Word for word, copy the listing below and leave out its images.

# [Dataset excerpt]
'''
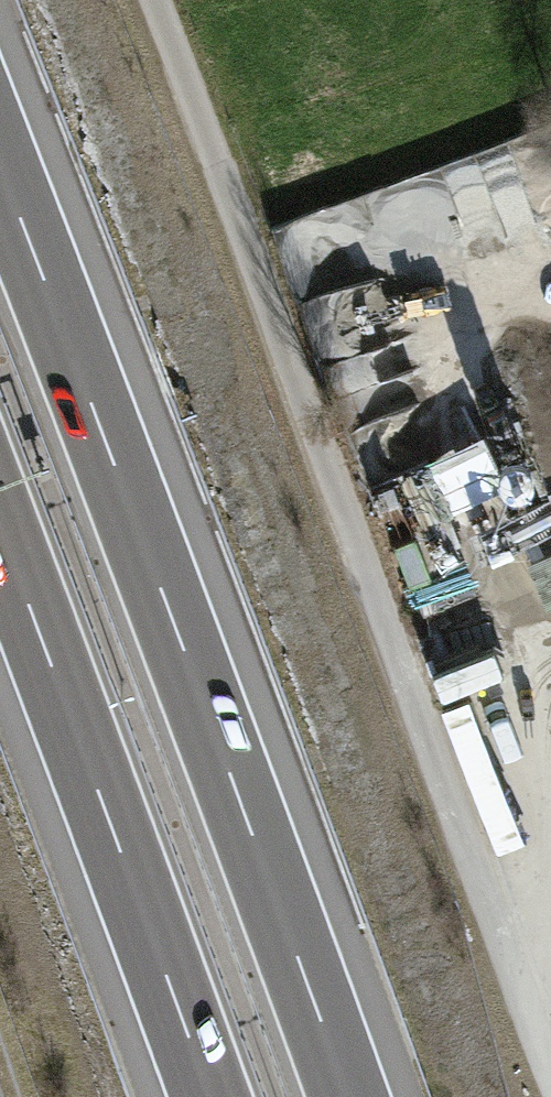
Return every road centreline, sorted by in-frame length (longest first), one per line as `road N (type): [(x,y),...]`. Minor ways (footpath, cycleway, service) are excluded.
road 1 (motorway): [(349,1096),(0,170)]
road 2 (track): [(149,0),(457,815)]
road 3 (motorway): [(0,532),(209,1096)]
'''
# [Result for this task]
Return every road centreline, sorted by in-frame length (longest first), one per line as `road N (type): [(x,y),...]`. Minor ways (footpath, cycleway, service) are excluded.
road 1 (motorway): [(349,1096),(0,170)]
road 2 (track): [(149,0),(457,815)]
road 3 (motorway): [(0,532),(209,1096)]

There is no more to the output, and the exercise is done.